* [Exercise objective]: Give the records again exactly, but drop the pictures.

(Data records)
-- -- --
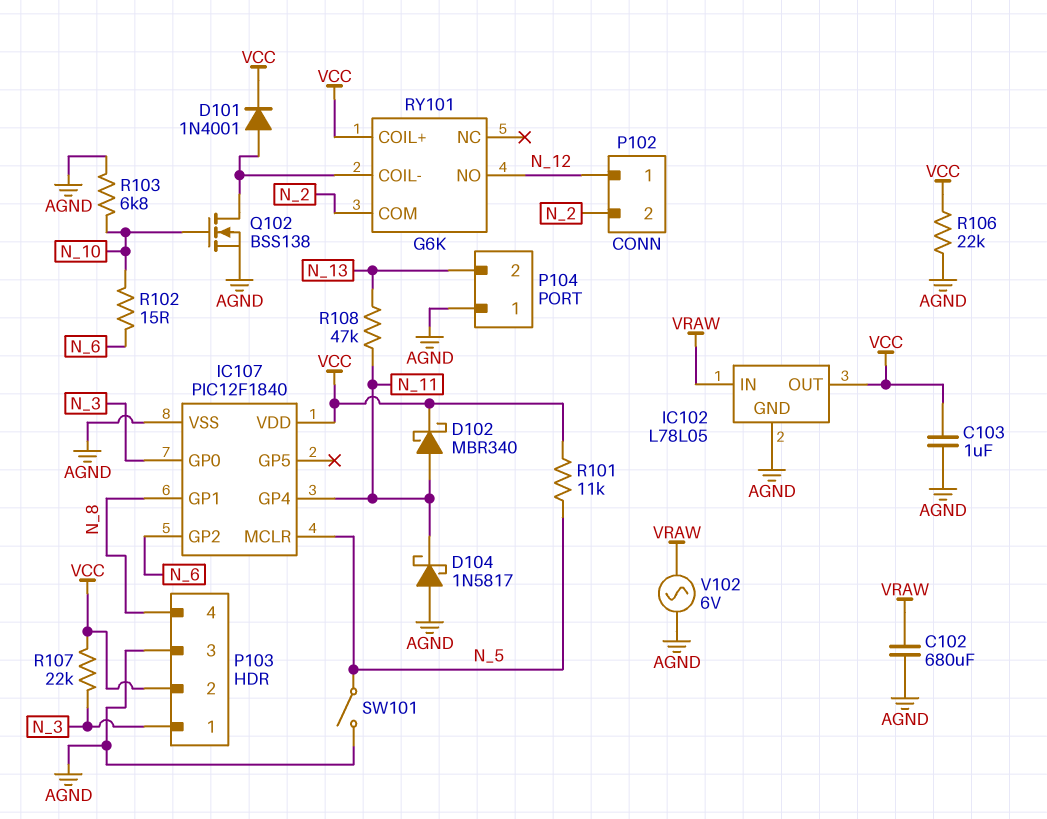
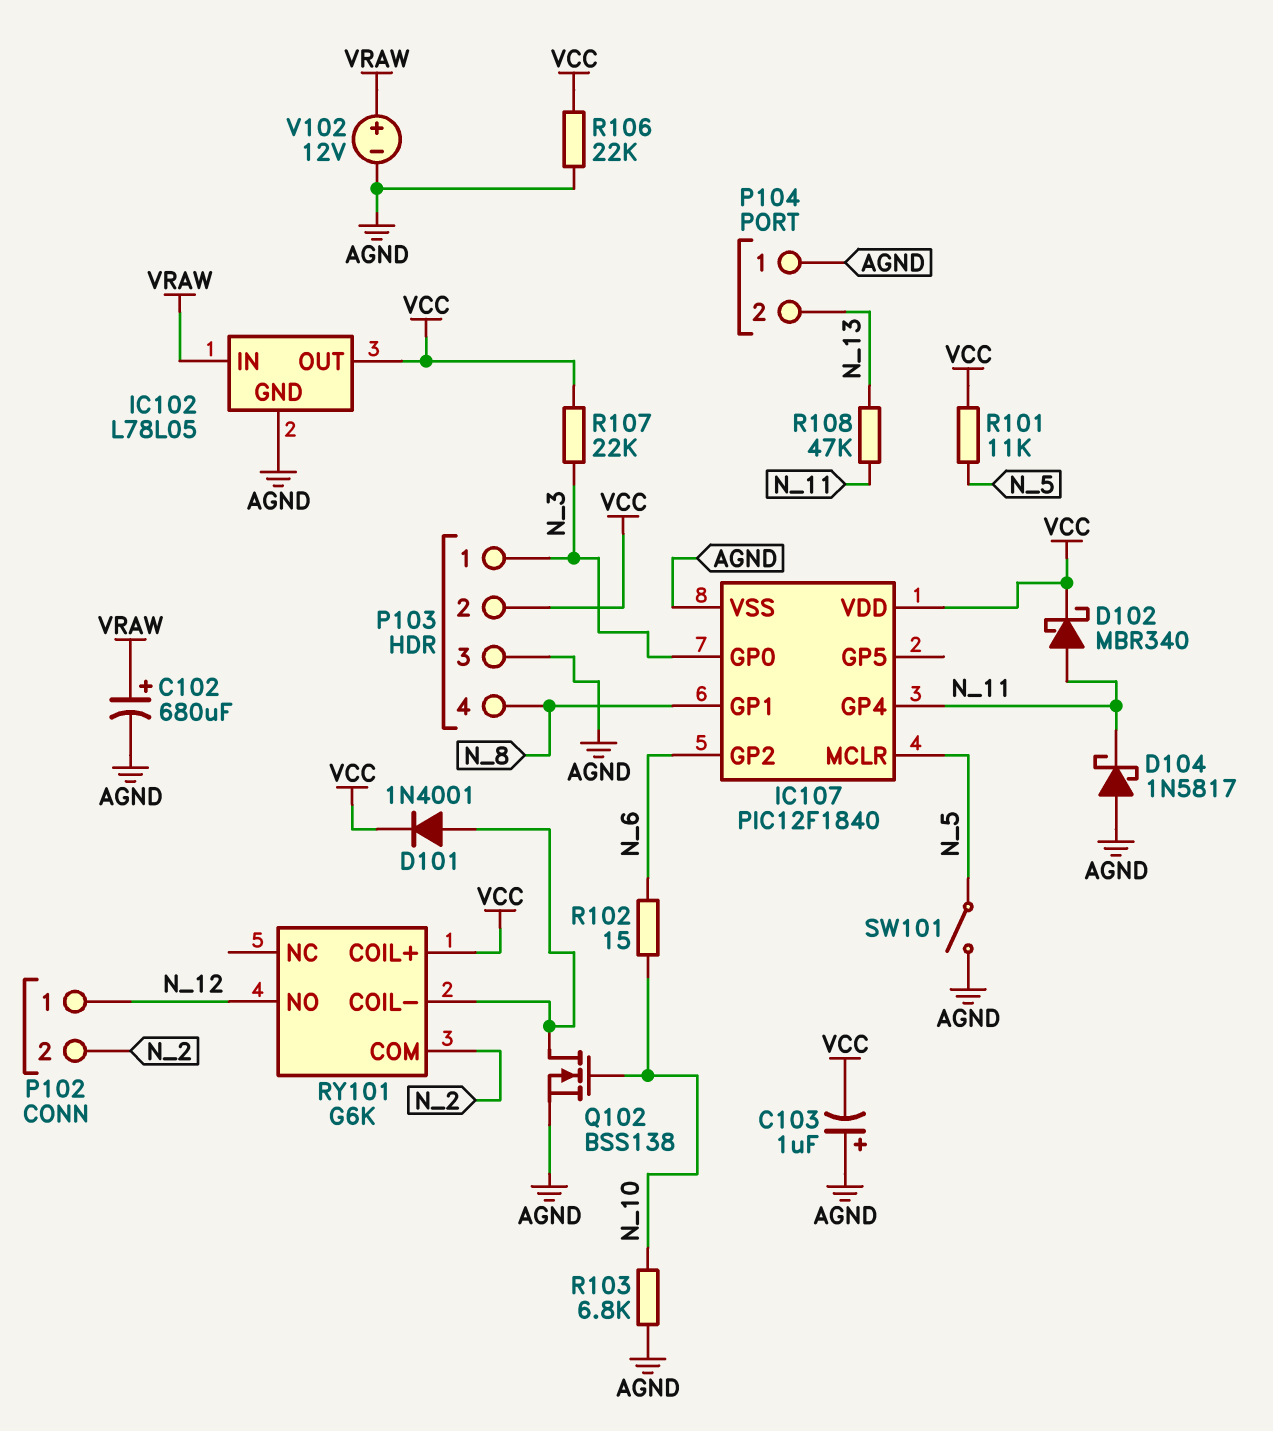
C102: 680uF (AGND, VRAW) -> 680uF (plus VRAW, minus AGND)
C103: 1uF (AGND, VCC) -> 1uF (plus AGND, minus VCC)
V102: AC 6V (AGND, VRAW) -> 12V (plus VRAW, minus AGND)

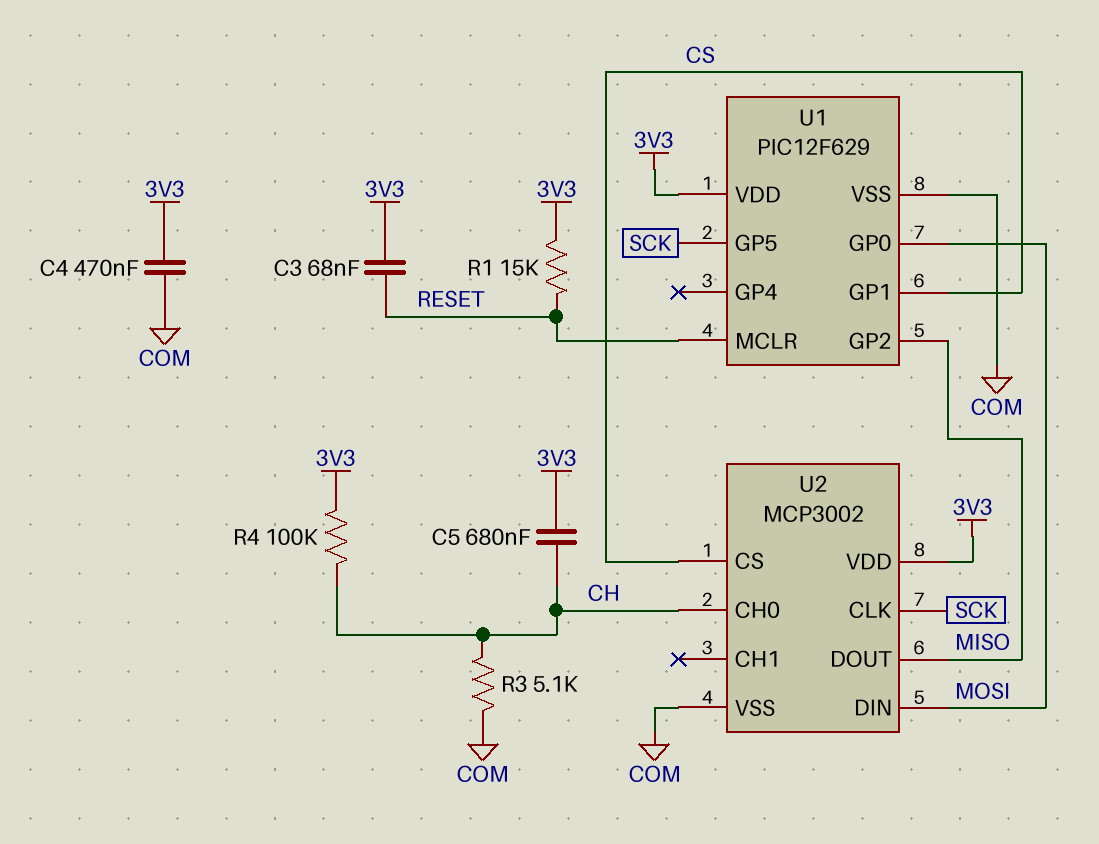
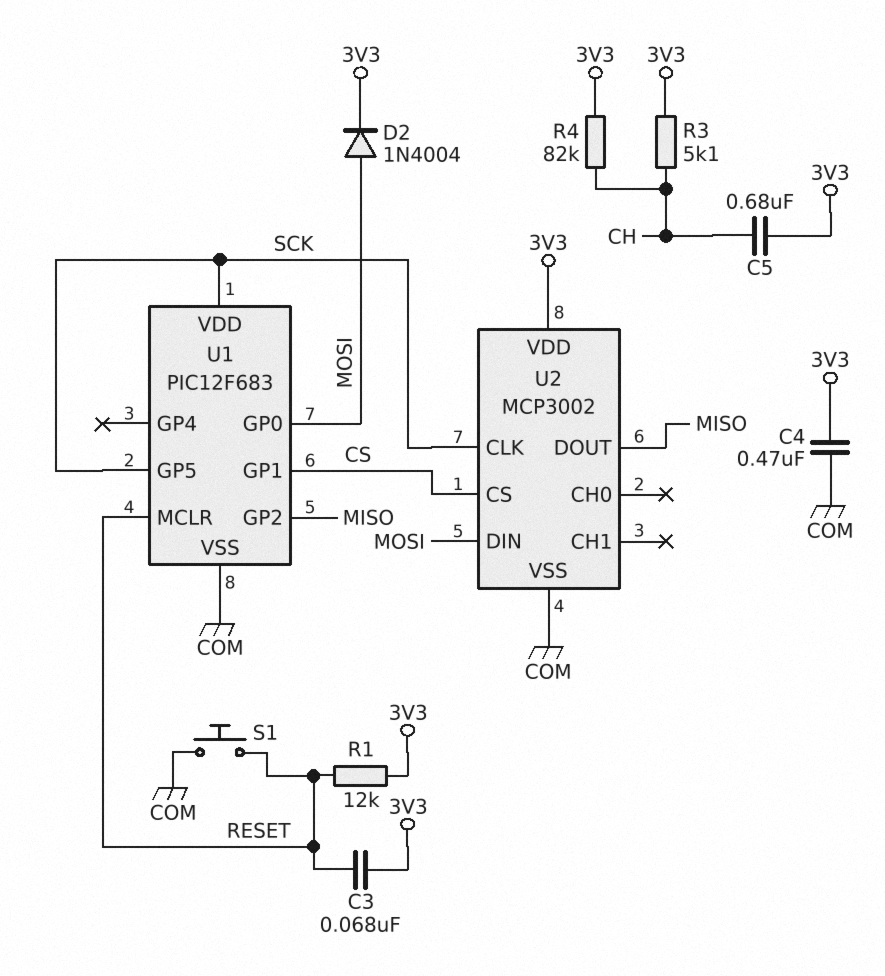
D2: none -> diode 1N4004 (A MOSI, K 3V3)
R1: 15k (3V3, RESET) -> 12k (3V3, RESET)
R3: 5.1k (CH, COM) -> 5.1k (3V3, CH)
R4: 100k (3V3, CH) -> 82k (3V3, CH)
S1: none -> button (COM, RESET)
U1: PIC12F629 -> PIC12F683
U1 pin VDD: 3V3 -> SCK
U2 pin CH0: CH -> none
-- -- --
* [Solution for this task]:
C102: 680uF (AGND, VRAW) -> 680uF (plus VRAW, minus AGND)
C103: 1uF (AGND, VCC) -> 1uF (plus AGND, minus VCC)
V102: AC 6V (AGND, VRAW) -> 12V (plus VRAW, minus AGND)

D2: none -> diode 1N4004 (A MOSI, K 3V3)
R1: 15k (3V3, RESET) -> 12k (3V3, RESET)
R3: 5.1k (CH, COM) -> 5.1k (3V3, CH)
R4: 100k (3V3, CH) -> 82k (3V3, CH)
S1: none -> button (COM, RESET)
U1: PIC12F629 -> PIC12F683
U1 pin VDD: 3V3 -> SCK
U2 pin CH0: CH -> none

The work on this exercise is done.